_TASK TO CARRY OUT_.
Look below for the lines from the one with "Plan Settings: [570,562,972,729]" to the one with "garden.txt: [193,620,240,681] ->", and copy exactly those lines, both ends included.

_DATA FOR REVIEW_.
==========

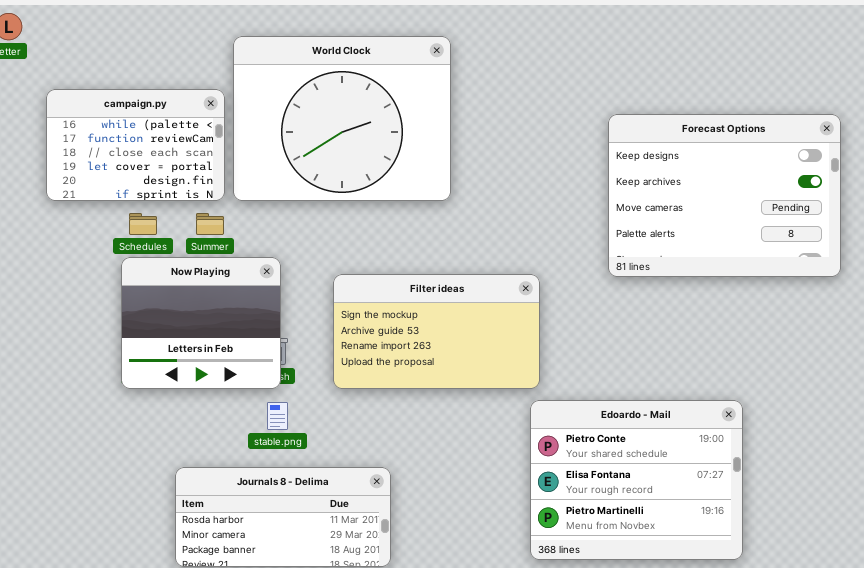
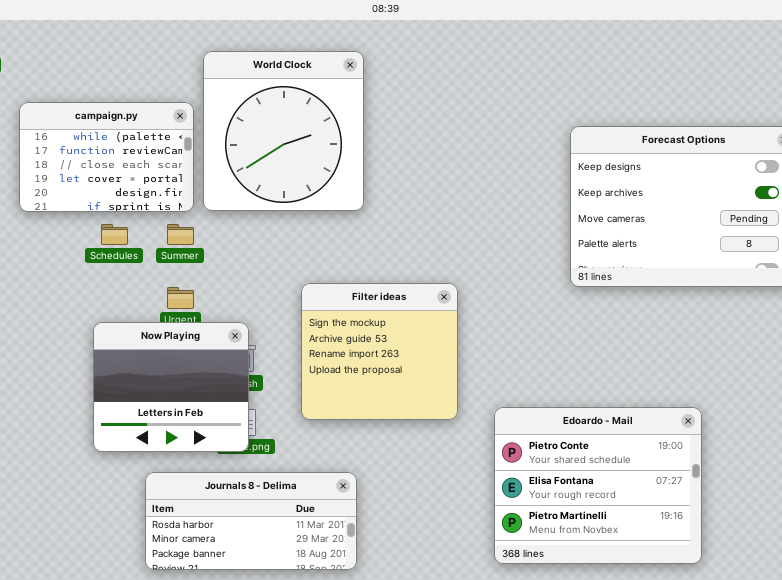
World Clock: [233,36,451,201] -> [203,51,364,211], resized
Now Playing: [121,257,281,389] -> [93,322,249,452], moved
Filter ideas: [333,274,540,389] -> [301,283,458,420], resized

==========

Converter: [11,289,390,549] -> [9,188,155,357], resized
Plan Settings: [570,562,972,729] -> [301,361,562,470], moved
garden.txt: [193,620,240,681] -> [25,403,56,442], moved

==========

_RESPONSE TO THIS EXERCISE_.
Plan Settings: [570,562,972,729] -> [301,361,562,470], moved
garden.txt: [193,620,240,681] -> [25,403,56,442], moved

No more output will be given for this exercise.